** Dataset entries follows **

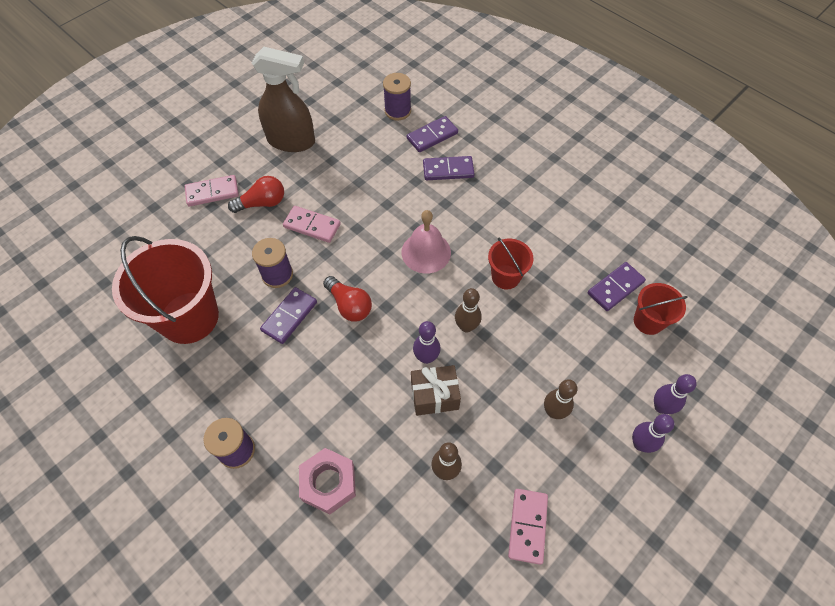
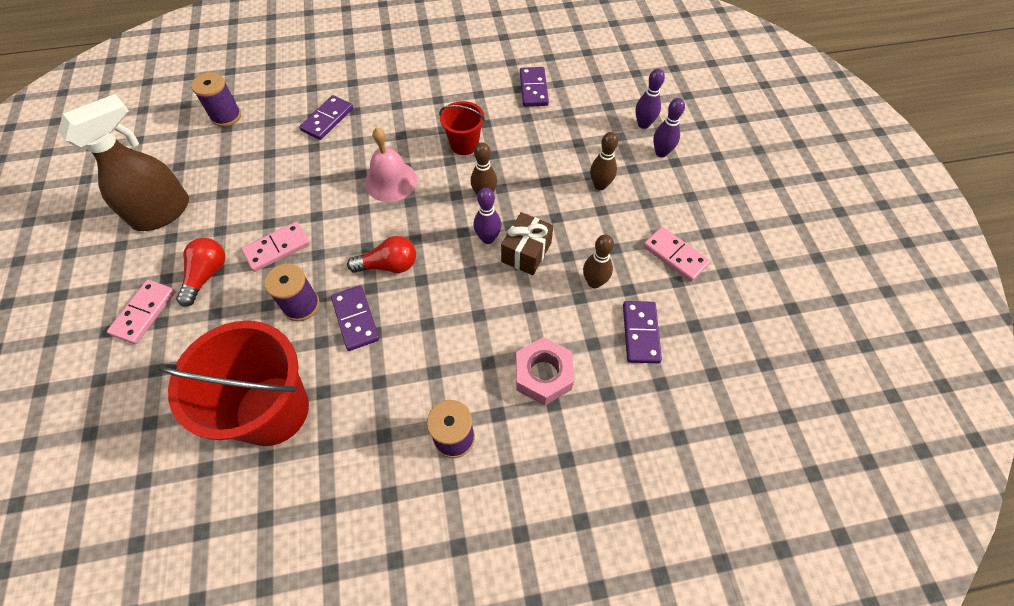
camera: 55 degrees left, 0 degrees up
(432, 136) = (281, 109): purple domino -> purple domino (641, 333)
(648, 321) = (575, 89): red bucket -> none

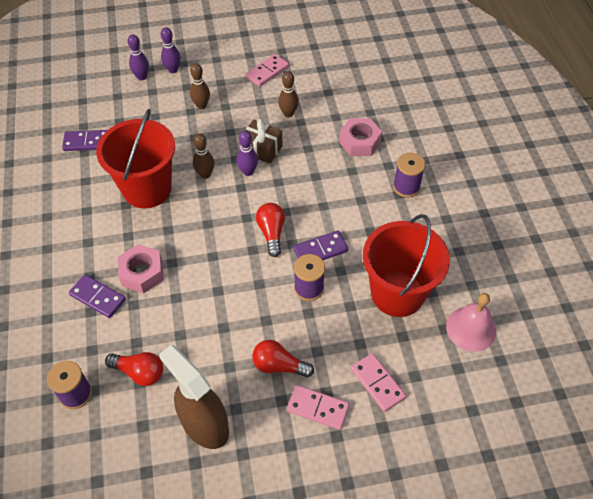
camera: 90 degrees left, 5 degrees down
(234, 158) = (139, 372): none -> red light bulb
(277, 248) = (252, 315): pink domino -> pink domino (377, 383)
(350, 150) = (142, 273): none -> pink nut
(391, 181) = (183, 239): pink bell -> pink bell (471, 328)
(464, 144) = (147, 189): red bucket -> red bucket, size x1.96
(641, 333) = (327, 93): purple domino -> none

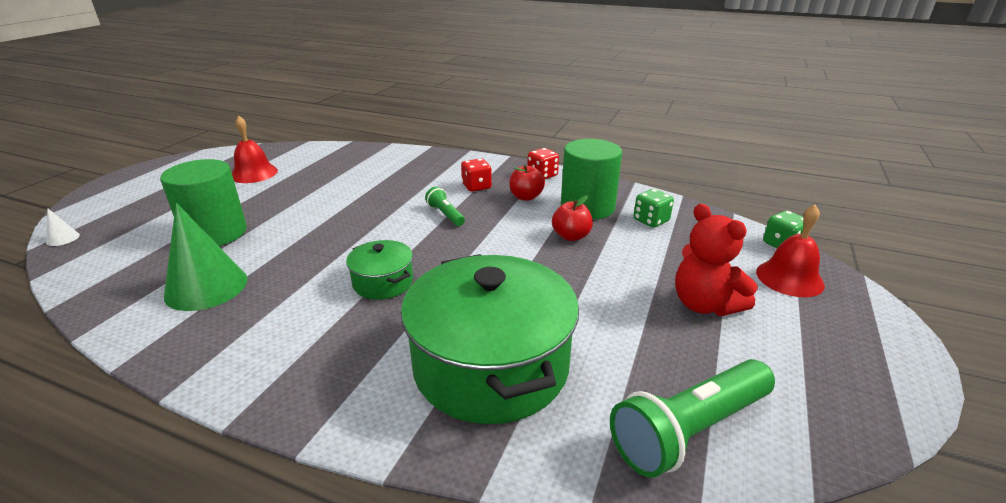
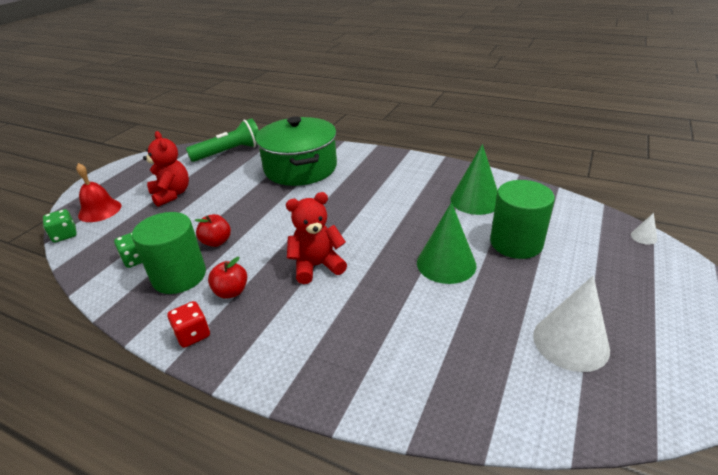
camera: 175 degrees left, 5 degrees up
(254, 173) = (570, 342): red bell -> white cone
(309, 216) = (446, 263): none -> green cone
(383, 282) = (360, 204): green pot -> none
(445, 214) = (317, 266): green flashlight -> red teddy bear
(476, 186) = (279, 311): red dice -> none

** End of Dataset entries **

Exercise
Show each line in the data where the string "pink" appears.

Final answer
(277, 248) = (252, 315): pink domino -> pink domino (377, 383)
(350, 150) = (142, 273): none -> pink nut
(391, 181) = (183, 239): pink bell -> pink bell (471, 328)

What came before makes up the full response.